* _Your assignment_
Retype all of the entries that appear below, keeping them exactly as they are.

* _Records for the exercise_

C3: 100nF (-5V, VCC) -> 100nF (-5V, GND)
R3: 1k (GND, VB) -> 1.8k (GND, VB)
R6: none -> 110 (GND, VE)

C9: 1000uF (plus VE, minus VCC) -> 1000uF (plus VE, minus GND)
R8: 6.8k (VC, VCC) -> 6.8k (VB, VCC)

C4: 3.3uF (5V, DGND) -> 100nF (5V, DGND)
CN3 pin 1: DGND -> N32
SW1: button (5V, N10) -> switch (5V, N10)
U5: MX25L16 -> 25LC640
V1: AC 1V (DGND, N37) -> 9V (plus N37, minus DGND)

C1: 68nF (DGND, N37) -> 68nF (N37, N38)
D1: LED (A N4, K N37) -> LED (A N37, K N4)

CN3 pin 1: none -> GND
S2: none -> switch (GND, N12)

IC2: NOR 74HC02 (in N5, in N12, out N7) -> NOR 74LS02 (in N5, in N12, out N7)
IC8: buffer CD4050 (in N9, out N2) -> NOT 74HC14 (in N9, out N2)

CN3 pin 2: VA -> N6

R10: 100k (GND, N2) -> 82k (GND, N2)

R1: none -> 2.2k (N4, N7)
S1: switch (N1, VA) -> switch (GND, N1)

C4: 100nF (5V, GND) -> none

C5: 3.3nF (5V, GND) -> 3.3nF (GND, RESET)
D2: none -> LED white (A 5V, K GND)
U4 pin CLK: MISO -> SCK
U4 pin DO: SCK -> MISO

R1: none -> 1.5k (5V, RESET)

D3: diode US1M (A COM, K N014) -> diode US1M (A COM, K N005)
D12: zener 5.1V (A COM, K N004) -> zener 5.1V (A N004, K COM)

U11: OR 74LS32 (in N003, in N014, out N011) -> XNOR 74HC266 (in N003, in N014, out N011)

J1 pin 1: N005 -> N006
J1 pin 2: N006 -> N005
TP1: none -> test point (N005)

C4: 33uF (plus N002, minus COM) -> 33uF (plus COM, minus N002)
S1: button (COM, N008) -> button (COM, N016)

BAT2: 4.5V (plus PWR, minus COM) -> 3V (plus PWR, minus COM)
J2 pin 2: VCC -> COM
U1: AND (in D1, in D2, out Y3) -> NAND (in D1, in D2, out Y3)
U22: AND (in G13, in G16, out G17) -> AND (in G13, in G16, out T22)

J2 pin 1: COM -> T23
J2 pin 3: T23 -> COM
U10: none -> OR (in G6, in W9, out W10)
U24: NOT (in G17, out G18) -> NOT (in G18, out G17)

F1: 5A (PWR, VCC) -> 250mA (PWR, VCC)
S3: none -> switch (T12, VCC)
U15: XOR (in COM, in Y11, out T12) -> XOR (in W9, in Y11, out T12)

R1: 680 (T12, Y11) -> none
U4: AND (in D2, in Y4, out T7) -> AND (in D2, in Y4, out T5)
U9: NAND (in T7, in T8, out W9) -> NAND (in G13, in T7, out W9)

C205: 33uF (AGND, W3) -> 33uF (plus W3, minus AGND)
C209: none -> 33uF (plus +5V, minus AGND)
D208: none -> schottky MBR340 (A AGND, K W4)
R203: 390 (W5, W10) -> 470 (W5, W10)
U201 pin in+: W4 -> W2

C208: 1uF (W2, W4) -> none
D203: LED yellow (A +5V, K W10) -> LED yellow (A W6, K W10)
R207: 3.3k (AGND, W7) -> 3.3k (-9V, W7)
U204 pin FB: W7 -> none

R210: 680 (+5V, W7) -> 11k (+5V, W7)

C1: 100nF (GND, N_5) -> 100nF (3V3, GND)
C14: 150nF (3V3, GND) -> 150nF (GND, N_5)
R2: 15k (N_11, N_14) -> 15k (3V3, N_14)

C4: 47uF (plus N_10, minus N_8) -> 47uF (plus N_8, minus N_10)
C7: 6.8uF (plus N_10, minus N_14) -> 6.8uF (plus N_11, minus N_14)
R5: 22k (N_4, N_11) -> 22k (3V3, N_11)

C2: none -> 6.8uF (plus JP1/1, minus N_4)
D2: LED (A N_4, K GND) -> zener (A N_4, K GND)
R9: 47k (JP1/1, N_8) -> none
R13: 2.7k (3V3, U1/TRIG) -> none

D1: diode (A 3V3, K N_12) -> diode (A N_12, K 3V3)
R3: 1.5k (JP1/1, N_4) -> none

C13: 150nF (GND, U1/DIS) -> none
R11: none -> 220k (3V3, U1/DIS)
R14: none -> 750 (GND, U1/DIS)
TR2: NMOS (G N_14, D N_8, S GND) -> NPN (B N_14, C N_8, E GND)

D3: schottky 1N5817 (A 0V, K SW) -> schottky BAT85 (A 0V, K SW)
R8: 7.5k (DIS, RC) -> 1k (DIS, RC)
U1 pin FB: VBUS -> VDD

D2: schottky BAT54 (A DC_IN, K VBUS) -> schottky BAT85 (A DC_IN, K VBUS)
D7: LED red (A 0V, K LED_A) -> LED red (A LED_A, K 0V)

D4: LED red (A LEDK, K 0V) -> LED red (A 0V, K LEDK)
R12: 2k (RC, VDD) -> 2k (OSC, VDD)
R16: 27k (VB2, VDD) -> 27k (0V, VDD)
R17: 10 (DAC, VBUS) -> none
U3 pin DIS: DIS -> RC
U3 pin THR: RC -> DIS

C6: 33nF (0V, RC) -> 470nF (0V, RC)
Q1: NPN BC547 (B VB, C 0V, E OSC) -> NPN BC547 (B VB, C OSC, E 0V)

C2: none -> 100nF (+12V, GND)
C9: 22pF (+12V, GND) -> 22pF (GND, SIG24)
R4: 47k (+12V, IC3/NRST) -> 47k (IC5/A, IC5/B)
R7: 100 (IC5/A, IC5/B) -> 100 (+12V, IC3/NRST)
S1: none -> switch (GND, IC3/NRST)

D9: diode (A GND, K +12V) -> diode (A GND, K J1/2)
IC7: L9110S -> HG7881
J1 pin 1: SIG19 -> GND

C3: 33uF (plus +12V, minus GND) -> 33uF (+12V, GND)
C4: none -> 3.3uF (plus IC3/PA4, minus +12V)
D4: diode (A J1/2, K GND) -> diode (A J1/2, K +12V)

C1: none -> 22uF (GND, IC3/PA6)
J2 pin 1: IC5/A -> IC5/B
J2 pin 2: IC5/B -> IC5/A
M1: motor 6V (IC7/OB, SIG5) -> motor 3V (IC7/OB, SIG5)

* _Solution for this task_
C3: 100nF (-5V, VCC) -> 100nF (-5V, GND)
R3: 1k (GND, VB) -> 1.8k (GND, VB)
R6: none -> 110 (GND, VE)

C9: 1000uF (plus VE, minus VCC) -> 1000uF (plus VE, minus GND)
R8: 6.8k (VC, VCC) -> 6.8k (VB, VCC)

C4: 3.3uF (5V, DGND) -> 100nF (5V, DGND)
CN3 pin 1: DGND -> N32
SW1: button (5V, N10) -> switch (5V, N10)
U5: MX25L16 -> 25LC640
V1: AC 1V (DGND, N37) -> 9V (plus N37, minus DGND)

C1: 68nF (DGND, N37) -> 68nF (N37, N38)
D1: LED (A N4, K N37) -> LED (A N37, K N4)

CN3 pin 1: none -> GND
S2: none -> switch (GND, N12)

IC2: NOR 74HC02 (in N5, in N12, out N7) -> NOR 74LS02 (in N5, in N12, out N7)
IC8: buffer CD4050 (in N9, out N2) -> NOT 74HC14 (in N9, out N2)

CN3 pin 2: VA -> N6

R10: 100k (GND, N2) -> 82k (GND, N2)

R1: none -> 2.2k (N4, N7)
S1: switch (N1, VA) -> switch (GND, N1)

C4: 100nF (5V, GND) -> none

C5: 3.3nF (5V, GND) -> 3.3nF (GND, RESET)
D2: none -> LED white (A 5V, K GND)
U4 pin CLK: MISO -> SCK
U4 pin DO: SCK -> MISO

R1: none -> 1.5k (5V, RESET)

D3: diode US1M (A COM, K N014) -> diode US1M (A COM, K N005)
D12: zener 5.1V (A COM, K N004) -> zener 5.1V (A N004, K COM)

U11: OR 74LS32 (in N003, in N014, out N011) -> XNOR 74HC266 (in N003, in N014, out N011)

J1 pin 1: N005 -> N006
J1 pin 2: N006 -> N005
TP1: none -> test point (N005)

C4: 33uF (plus N002, minus COM) -> 33uF (plus COM, minus N002)
S1: button (COM, N008) -> button (COM, N016)

BAT2: 4.5V (plus PWR, minus COM) -> 3V (plus PWR, minus COM)
J2 pin 2: VCC -> COM
U1: AND (in D1, in D2, out Y3) -> NAND (in D1, in D2, out Y3)
U22: AND (in G13, in G16, out G17) -> AND (in G13, in G16, out T22)

J2 pin 1: COM -> T23
J2 pin 3: T23 -> COM
U10: none -> OR (in G6, in W9, out W10)
U24: NOT (in G17, out G18) -> NOT (in G18, out G17)

F1: 5A (PWR, VCC) -> 250mA (PWR, VCC)
S3: none -> switch (T12, VCC)
U15: XOR (in COM, in Y11, out T12) -> XOR (in W9, in Y11, out T12)

R1: 680 (T12, Y11) -> none
U4: AND (in D2, in Y4, out T7) -> AND (in D2, in Y4, out T5)
U9: NAND (in T7, in T8, out W9) -> NAND (in G13, in T7, out W9)

C205: 33uF (AGND, W3) -> 33uF (plus W3, minus AGND)
C209: none -> 33uF (plus +5V, minus AGND)
D208: none -> schottky MBR340 (A AGND, K W4)
R203: 390 (W5, W10) -> 470 (W5, W10)
U201 pin in+: W4 -> W2

C208: 1uF (W2, W4) -> none
D203: LED yellow (A +5V, K W10) -> LED yellow (A W6, K W10)
R207: 3.3k (AGND, W7) -> 3.3k (-9V, W7)
U204 pin FB: W7 -> none

R210: 680 (+5V, W7) -> 11k (+5V, W7)

C1: 100nF (GND, N_5) -> 100nF (3V3, GND)
C14: 150nF (3V3, GND) -> 150nF (GND, N_5)
R2: 15k (N_11, N_14) -> 15k (3V3, N_14)

C4: 47uF (plus N_10, minus N_8) -> 47uF (plus N_8, minus N_10)
C7: 6.8uF (plus N_10, minus N_14) -> 6.8uF (plus N_11, minus N_14)
R5: 22k (N_4, N_11) -> 22k (3V3, N_11)

C2: none -> 6.8uF (plus JP1/1, minus N_4)
D2: LED (A N_4, K GND) -> zener (A N_4, K GND)
R9: 47k (JP1/1, N_8) -> none
R13: 2.7k (3V3, U1/TRIG) -> none

D1: diode (A 3V3, K N_12) -> diode (A N_12, K 3V3)
R3: 1.5k (JP1/1, N_4) -> none

C13: 150nF (GND, U1/DIS) -> none
R11: none -> 220k (3V3, U1/DIS)
R14: none -> 750 (GND, U1/DIS)
TR2: NMOS (G N_14, D N_8, S GND) -> NPN (B N_14, C N_8, E GND)

D3: schottky 1N5817 (A 0V, K SW) -> schottky BAT85 (A 0V, K SW)
R8: 7.5k (DIS, RC) -> 1k (DIS, RC)
U1 pin FB: VBUS -> VDD

D2: schottky BAT54 (A DC_IN, K VBUS) -> schottky BAT85 (A DC_IN, K VBUS)
D7: LED red (A 0V, K LED_A) -> LED red (A LED_A, K 0V)

D4: LED red (A LEDK, K 0V) -> LED red (A 0V, K LEDK)
R12: 2k (RC, VDD) -> 2k (OSC, VDD)
R16: 27k (VB2, VDD) -> 27k (0V, VDD)
R17: 10 (DAC, VBUS) -> none
U3 pin DIS: DIS -> RC
U3 pin THR: RC -> DIS

C6: 33nF (0V, RC) -> 470nF (0V, RC)
Q1: NPN BC547 (B VB, C 0V, E OSC) -> NPN BC547 (B VB, C OSC, E 0V)

C2: none -> 100nF (+12V, GND)
C9: 22pF (+12V, GND) -> 22pF (GND, SIG24)
R4: 47k (+12V, IC3/NRST) -> 47k (IC5/A, IC5/B)
R7: 100 (IC5/A, IC5/B) -> 100 (+12V, IC3/NRST)
S1: none -> switch (GND, IC3/NRST)

D9: diode (A GND, K +12V) -> diode (A GND, K J1/2)
IC7: L9110S -> HG7881
J1 pin 1: SIG19 -> GND

C3: 33uF (plus +12V, minus GND) -> 33uF (+12V, GND)
C4: none -> 3.3uF (plus IC3/PA4, minus +12V)
D4: diode (A J1/2, K GND) -> diode (A J1/2, K +12V)

C1: none -> 22uF (GND, IC3/PA6)
J2 pin 1: IC5/A -> IC5/B
J2 pin 2: IC5/B -> IC5/A
M1: motor 6V (IC7/OB, SIG5) -> motor 3V (IC7/OB, SIG5)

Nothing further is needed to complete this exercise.